» Data shown:

·····

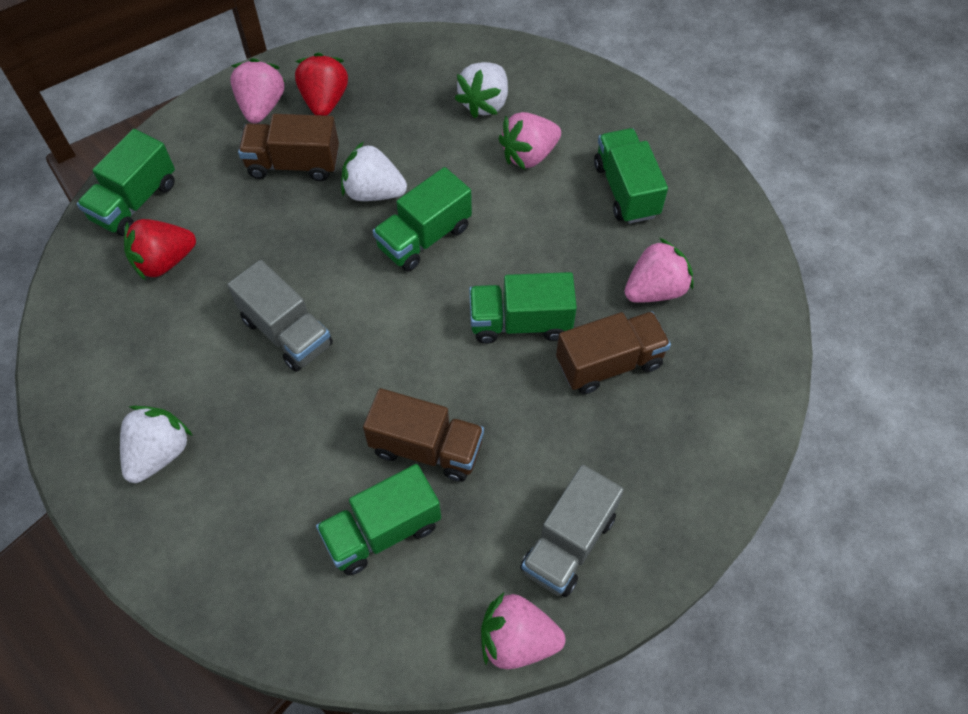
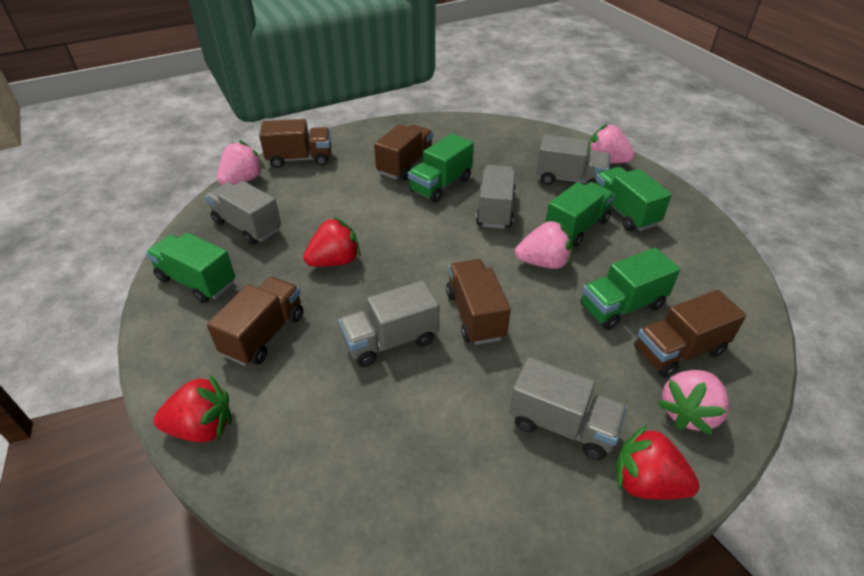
brown truck: 3 -> 5
grey truck: 2 -> 5
red strawberry: 2 -> 3
white strawberry: 3 -> 0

·····

» What you will do: Filter the material above down to the lines that hold the word "strawberry".

» Written response:
red strawberry: 2 -> 3
white strawberry: 3 -> 0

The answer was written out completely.